Object tracking records:

────────

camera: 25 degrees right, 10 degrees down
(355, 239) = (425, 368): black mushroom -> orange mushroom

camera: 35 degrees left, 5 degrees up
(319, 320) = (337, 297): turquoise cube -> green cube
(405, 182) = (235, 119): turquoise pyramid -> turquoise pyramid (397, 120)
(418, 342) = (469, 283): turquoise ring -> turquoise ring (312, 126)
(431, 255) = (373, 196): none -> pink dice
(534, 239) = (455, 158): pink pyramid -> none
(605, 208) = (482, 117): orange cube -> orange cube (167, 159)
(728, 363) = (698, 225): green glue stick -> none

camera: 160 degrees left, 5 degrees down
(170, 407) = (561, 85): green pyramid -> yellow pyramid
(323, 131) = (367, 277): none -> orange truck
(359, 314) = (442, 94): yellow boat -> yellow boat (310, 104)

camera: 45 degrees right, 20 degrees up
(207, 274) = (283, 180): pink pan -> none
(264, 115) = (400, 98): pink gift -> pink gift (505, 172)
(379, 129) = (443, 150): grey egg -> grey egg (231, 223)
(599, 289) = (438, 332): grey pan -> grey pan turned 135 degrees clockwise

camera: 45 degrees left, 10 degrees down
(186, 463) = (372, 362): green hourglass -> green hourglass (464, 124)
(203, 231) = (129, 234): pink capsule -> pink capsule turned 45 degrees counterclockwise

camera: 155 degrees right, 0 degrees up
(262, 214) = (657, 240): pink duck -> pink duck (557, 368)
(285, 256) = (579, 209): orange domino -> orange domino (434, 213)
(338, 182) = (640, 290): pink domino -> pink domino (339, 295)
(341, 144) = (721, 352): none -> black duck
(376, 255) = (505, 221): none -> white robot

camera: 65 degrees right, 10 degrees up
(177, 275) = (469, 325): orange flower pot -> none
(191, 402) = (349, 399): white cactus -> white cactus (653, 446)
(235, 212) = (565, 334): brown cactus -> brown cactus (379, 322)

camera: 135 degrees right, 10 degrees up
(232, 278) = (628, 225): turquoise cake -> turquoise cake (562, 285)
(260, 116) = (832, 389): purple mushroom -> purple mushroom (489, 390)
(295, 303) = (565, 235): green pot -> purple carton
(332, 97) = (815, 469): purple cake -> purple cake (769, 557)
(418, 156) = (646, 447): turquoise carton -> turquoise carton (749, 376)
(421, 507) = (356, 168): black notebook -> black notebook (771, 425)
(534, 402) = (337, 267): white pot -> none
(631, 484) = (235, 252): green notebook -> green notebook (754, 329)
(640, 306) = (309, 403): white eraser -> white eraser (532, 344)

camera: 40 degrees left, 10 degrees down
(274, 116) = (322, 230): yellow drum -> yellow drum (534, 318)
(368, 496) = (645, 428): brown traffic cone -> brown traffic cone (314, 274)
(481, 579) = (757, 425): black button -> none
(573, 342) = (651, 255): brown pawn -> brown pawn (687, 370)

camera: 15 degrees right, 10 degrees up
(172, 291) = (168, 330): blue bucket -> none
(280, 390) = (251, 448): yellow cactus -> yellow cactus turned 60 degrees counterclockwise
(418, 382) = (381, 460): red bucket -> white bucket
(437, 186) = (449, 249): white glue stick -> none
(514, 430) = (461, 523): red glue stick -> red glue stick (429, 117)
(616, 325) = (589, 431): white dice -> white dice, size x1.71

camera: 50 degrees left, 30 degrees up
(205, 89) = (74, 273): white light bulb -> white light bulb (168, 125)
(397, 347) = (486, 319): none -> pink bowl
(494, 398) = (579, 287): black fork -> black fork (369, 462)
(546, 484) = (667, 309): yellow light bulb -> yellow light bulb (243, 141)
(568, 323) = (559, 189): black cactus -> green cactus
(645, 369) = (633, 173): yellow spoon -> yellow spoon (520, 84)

────────

Word for word, give back all the lines above.

**Solution for this task**
camera: 25 degrees right, 10 degrees down
(355, 239) = (425, 368): black mushroom -> orange mushroom

camera: 35 degrees left, 5 degrees up
(319, 320) = (337, 297): turquoise cube -> green cube
(405, 182) = (235, 119): turquoise pyramid -> turquoise pyramid (397, 120)
(418, 342) = (469, 283): turquoise ring -> turquoise ring (312, 126)
(431, 255) = (373, 196): none -> pink dice
(534, 239) = (455, 158): pink pyramid -> none
(605, 208) = (482, 117): orange cube -> orange cube (167, 159)
(728, 363) = (698, 225): green glue stick -> none

camera: 160 degrees left, 5 degrees down
(170, 407) = (561, 85): green pyramid -> yellow pyramid
(323, 131) = (367, 277): none -> orange truck
(359, 314) = (442, 94): yellow boat -> yellow boat (310, 104)

camera: 45 degrees right, 20 degrees up
(207, 274) = (283, 180): pink pan -> none
(264, 115) = (400, 98): pink gift -> pink gift (505, 172)
(379, 129) = (443, 150): grey egg -> grey egg (231, 223)
(599, 289) = (438, 332): grey pan -> grey pan turned 135 degrees clockwise

camera: 45 degrees left, 10 degrees down
(186, 463) = (372, 362): green hourglass -> green hourglass (464, 124)
(203, 231) = (129, 234): pink capsule -> pink capsule turned 45 degrees counterclockwise

camera: 155 degrees right, 0 degrees up
(262, 214) = (657, 240): pink duck -> pink duck (557, 368)
(285, 256) = (579, 209): orange domino -> orange domino (434, 213)
(338, 182) = (640, 290): pink domino -> pink domino (339, 295)
(341, 144) = (721, 352): none -> black duck
(376, 255) = (505, 221): none -> white robot

camera: 65 degrees right, 10 degrees up
(177, 275) = (469, 325): orange flower pot -> none
(191, 402) = (349, 399): white cactus -> white cactus (653, 446)
(235, 212) = (565, 334): brown cactus -> brown cactus (379, 322)

camera: 135 degrees right, 10 degrees up
(232, 278) = (628, 225): turquoise cake -> turquoise cake (562, 285)
(260, 116) = (832, 389): purple mushroom -> purple mushroom (489, 390)
(295, 303) = (565, 235): green pot -> purple carton
(332, 97) = (815, 469): purple cake -> purple cake (769, 557)
(418, 156) = (646, 447): turquoise carton -> turquoise carton (749, 376)
(421, 507) = (356, 168): black notebook -> black notebook (771, 425)
(534, 402) = (337, 267): white pot -> none
(631, 484) = (235, 252): green notebook -> green notebook (754, 329)
(640, 306) = (309, 403): white eraser -> white eraser (532, 344)

camera: 40 degrees left, 10 degrees down
(274, 116) = (322, 230): yellow drum -> yellow drum (534, 318)
(368, 496) = (645, 428): brown traffic cone -> brown traffic cone (314, 274)
(481, 579) = (757, 425): black button -> none
(573, 342) = (651, 255): brown pawn -> brown pawn (687, 370)

camera: 15 degrees right, 10 degrees up
(172, 291) = (168, 330): blue bucket -> none
(280, 390) = (251, 448): yellow cactus -> yellow cactus turned 60 degrees counterclockwise
(418, 382) = (381, 460): red bucket -> white bucket
(437, 186) = (449, 249): white glue stick -> none
(514, 430) = (461, 523): red glue stick -> red glue stick (429, 117)
(616, 325) = (589, 431): white dice -> white dice, size x1.71

camera: 50 degrees left, 30 degrees up
(205, 89) = (74, 273): white light bulb -> white light bulb (168, 125)
(397, 347) = (486, 319): none -> pink bowl
(494, 398) = (579, 287): black fork -> black fork (369, 462)
(546, 484) = (667, 309): yellow light bulb -> yellow light bulb (243, 141)
(568, 323) = (559, 189): black cactus -> green cactus
(645, 369) = (633, 173): yellow spoon -> yellow spoon (520, 84)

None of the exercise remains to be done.